Work out how many lines of the records hold the string "black", and reply with that number alone.

> RECORDS SUPPLIED
____________________

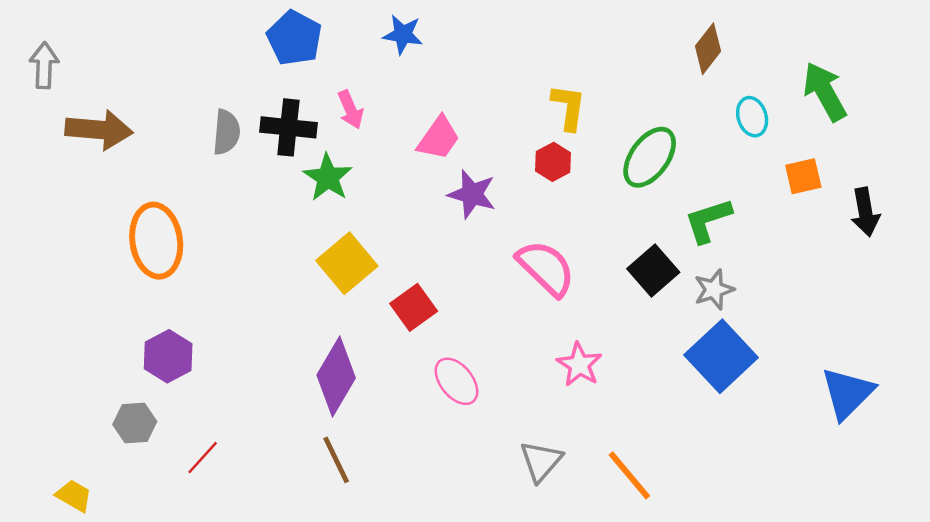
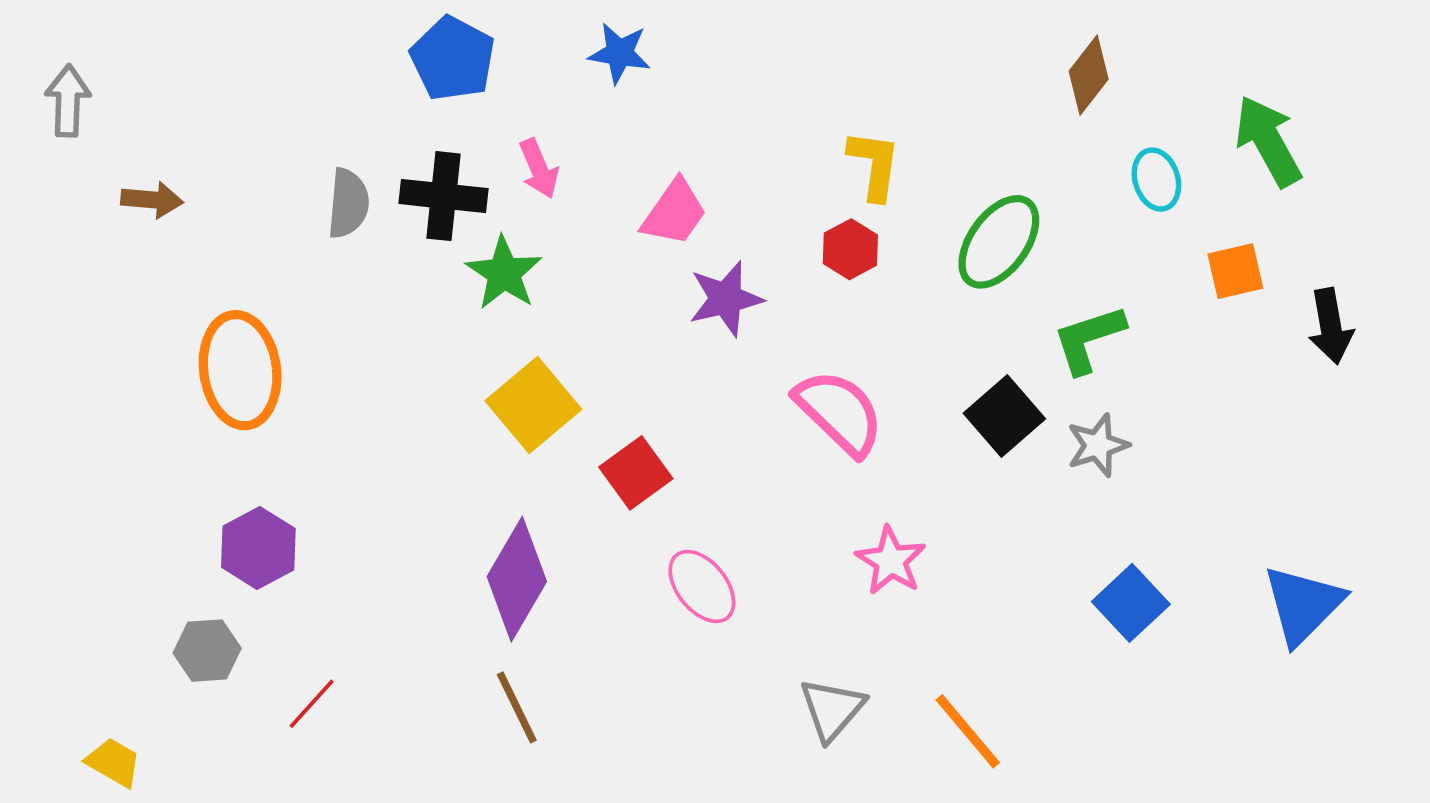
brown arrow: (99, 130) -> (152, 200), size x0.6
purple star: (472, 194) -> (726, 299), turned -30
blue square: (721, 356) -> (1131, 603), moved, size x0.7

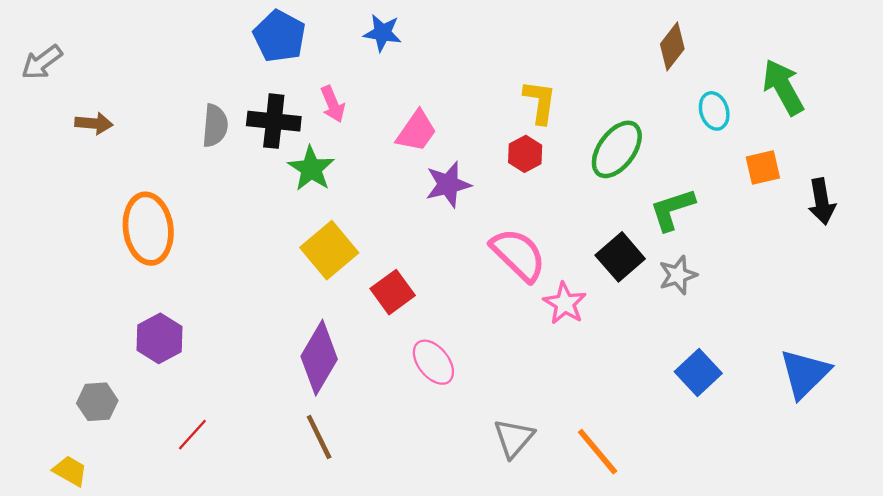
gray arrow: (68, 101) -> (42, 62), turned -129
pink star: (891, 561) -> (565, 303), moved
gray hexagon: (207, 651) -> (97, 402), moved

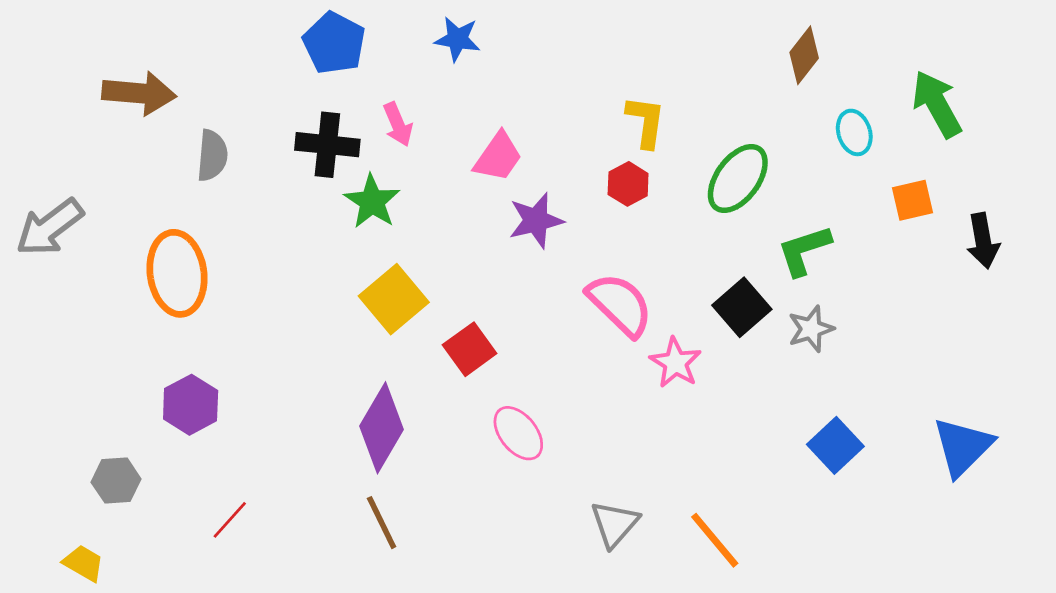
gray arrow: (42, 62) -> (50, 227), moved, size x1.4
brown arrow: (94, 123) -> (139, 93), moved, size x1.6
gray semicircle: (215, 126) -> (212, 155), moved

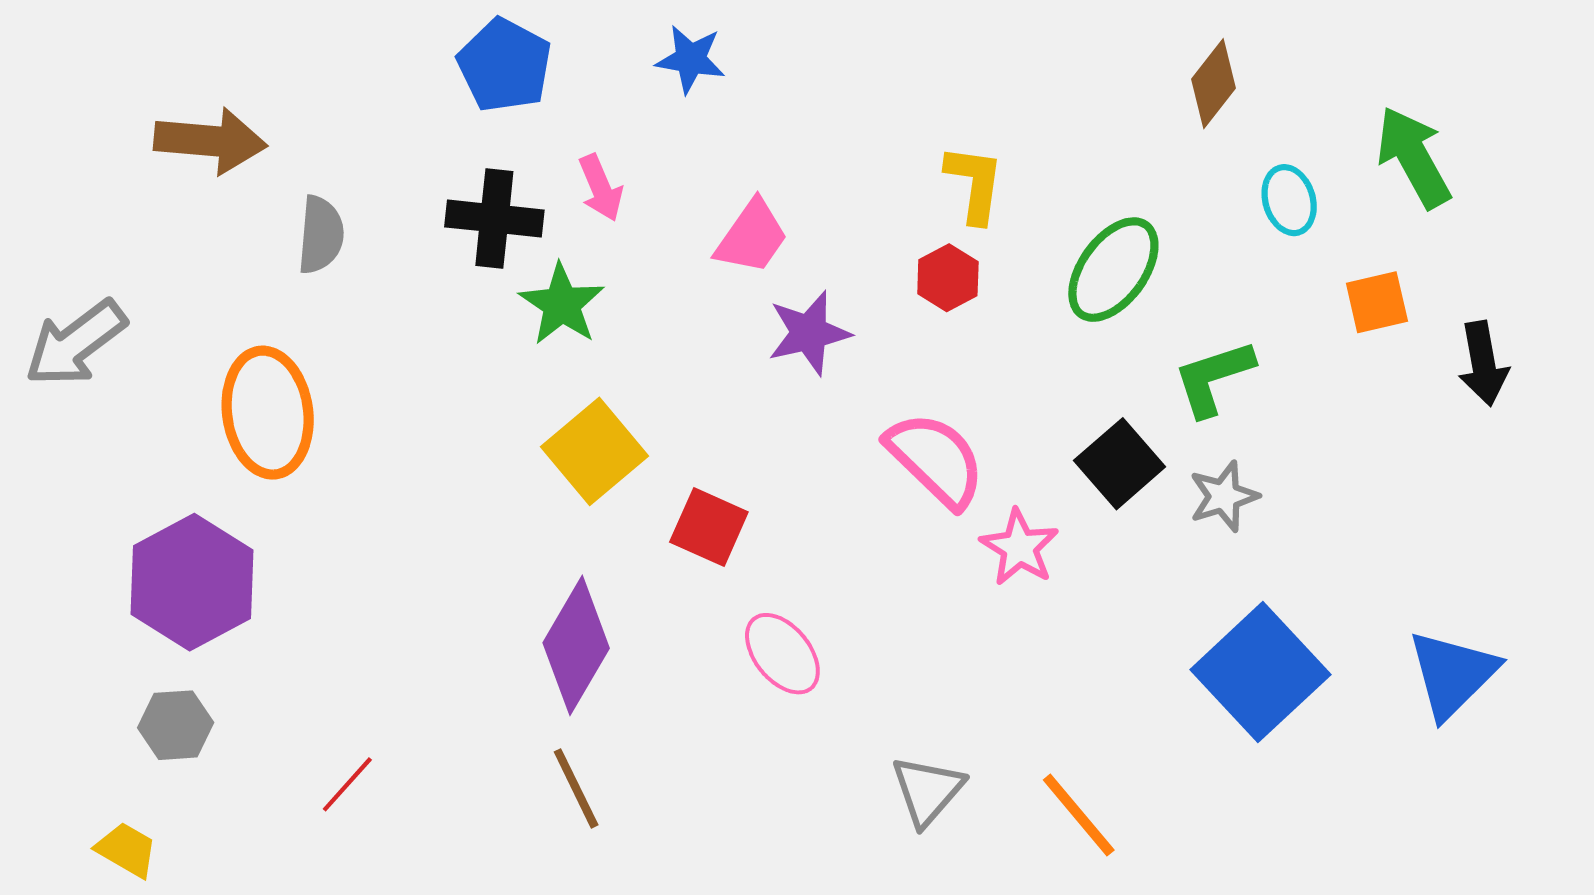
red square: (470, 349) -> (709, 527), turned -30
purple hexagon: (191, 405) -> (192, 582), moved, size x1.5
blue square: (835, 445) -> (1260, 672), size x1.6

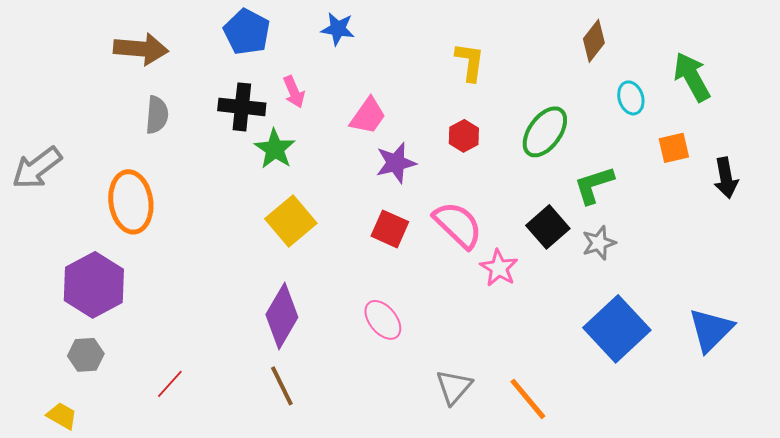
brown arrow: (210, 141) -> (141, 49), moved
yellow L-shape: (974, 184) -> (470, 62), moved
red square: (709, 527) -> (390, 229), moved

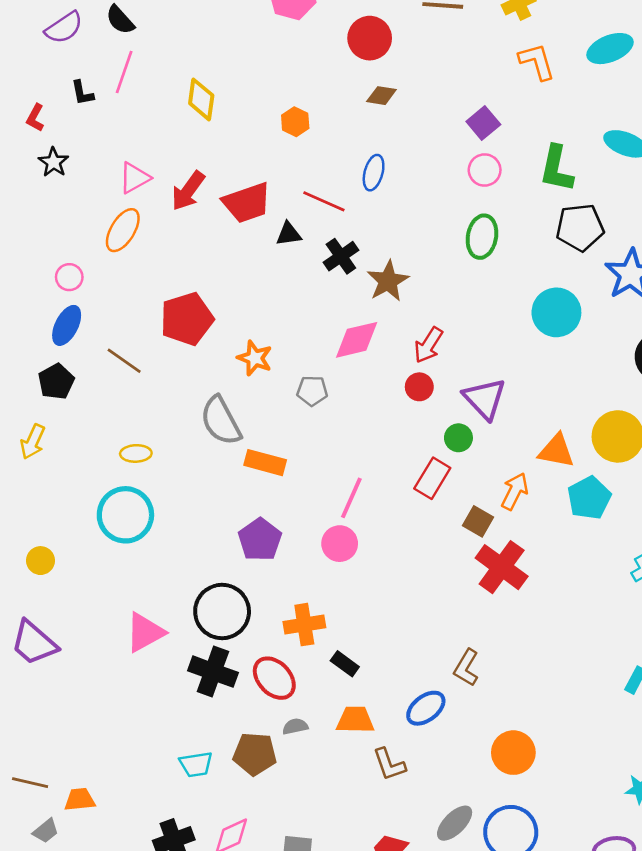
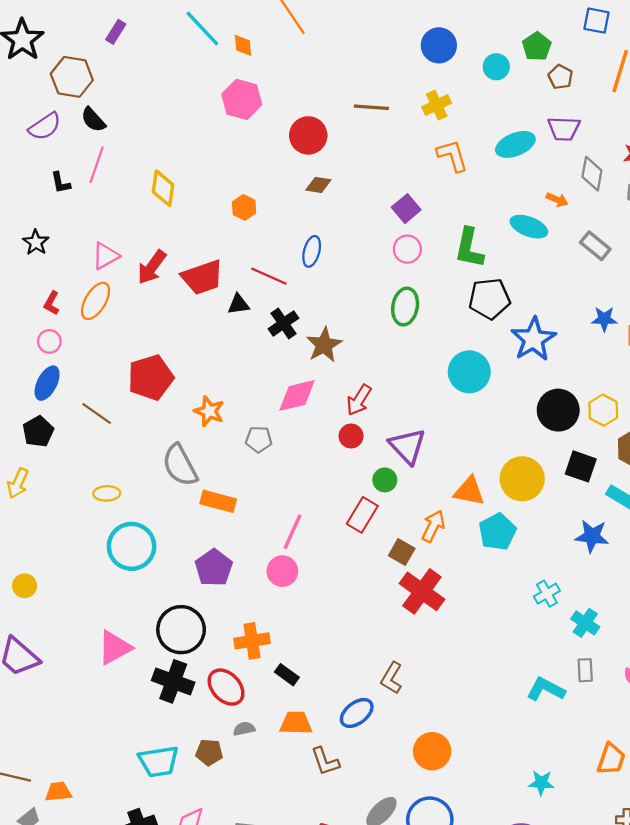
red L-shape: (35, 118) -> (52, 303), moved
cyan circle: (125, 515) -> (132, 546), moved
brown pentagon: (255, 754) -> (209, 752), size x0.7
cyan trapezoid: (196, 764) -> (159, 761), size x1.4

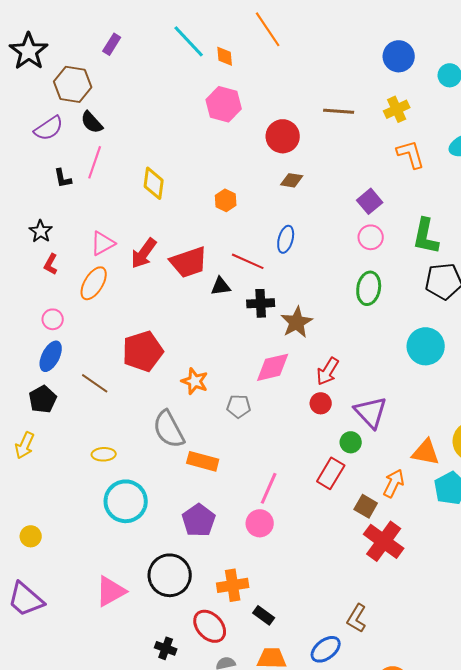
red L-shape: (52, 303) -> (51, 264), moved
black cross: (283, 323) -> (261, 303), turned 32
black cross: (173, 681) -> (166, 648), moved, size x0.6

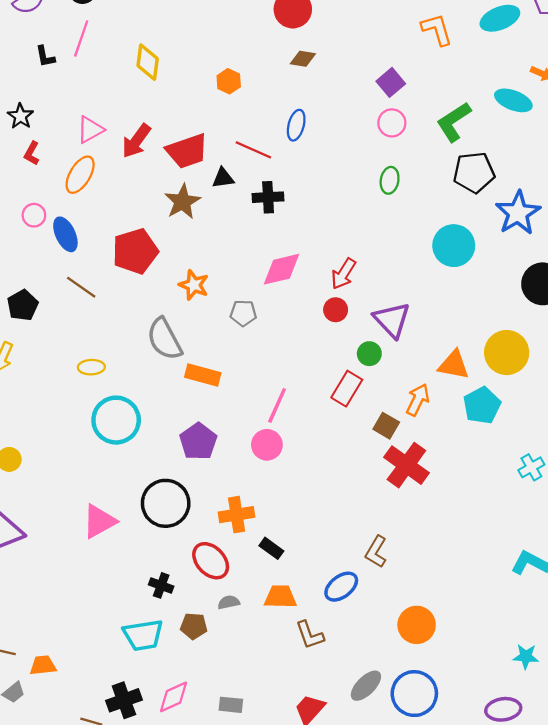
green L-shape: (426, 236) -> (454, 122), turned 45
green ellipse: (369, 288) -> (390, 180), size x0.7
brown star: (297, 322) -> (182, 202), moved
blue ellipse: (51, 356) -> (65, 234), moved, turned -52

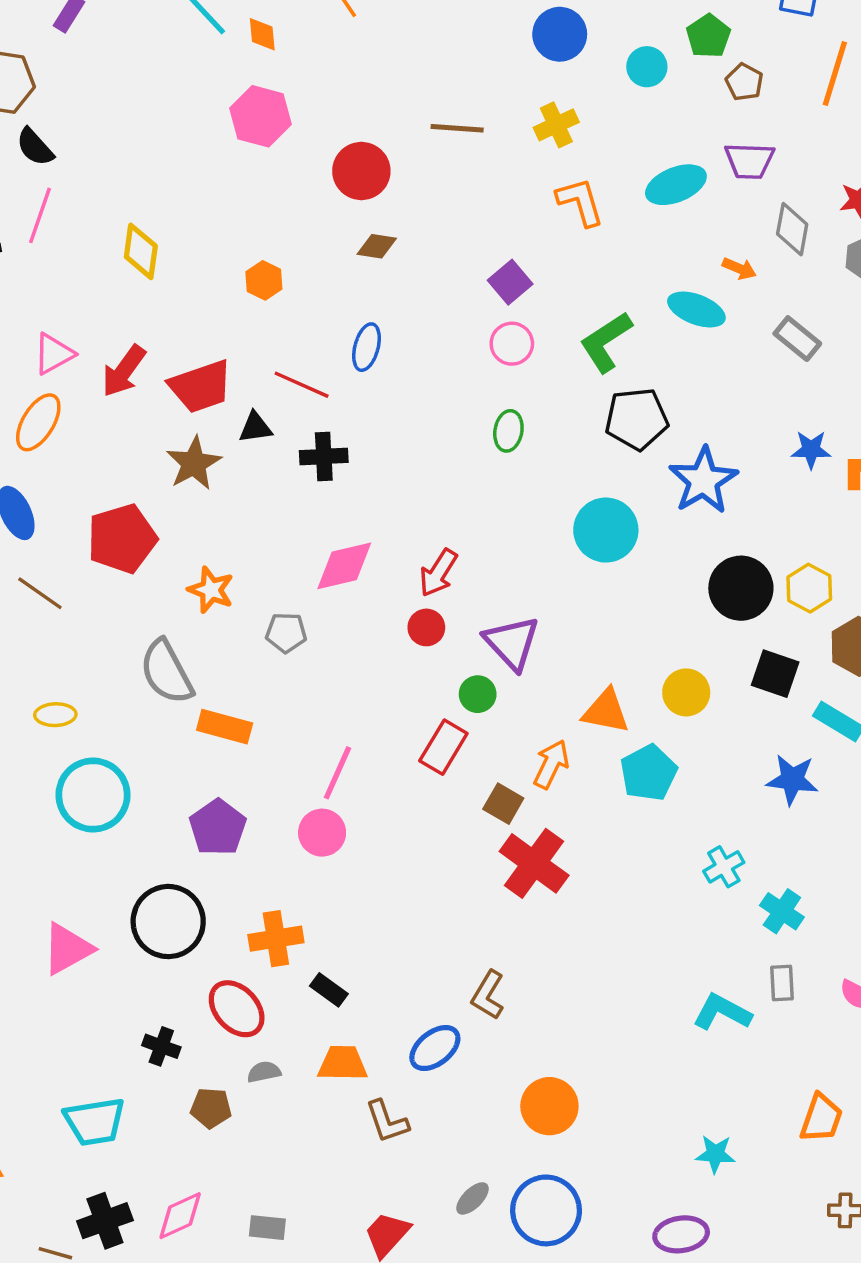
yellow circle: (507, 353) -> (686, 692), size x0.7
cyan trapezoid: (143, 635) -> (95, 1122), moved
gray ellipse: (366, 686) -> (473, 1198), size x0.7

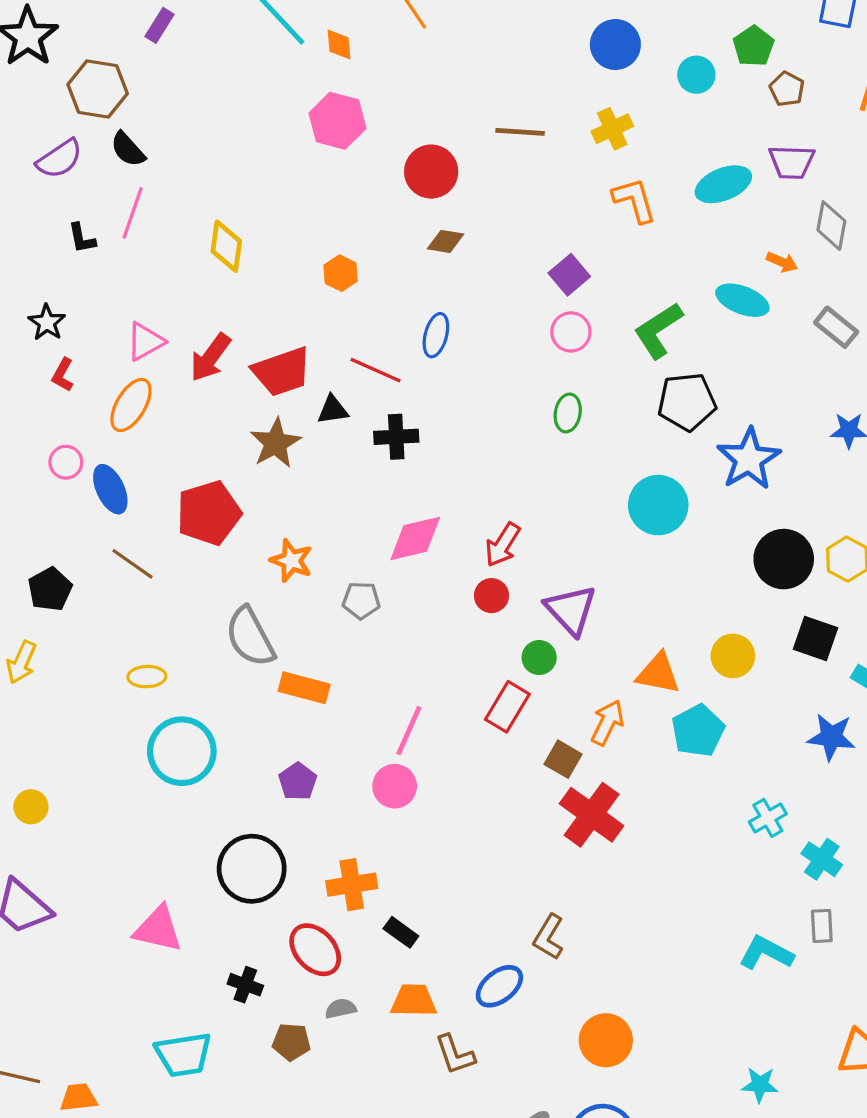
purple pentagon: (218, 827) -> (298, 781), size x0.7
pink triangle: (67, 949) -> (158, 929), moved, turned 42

____________________

> WRITTEN RESPONSE
2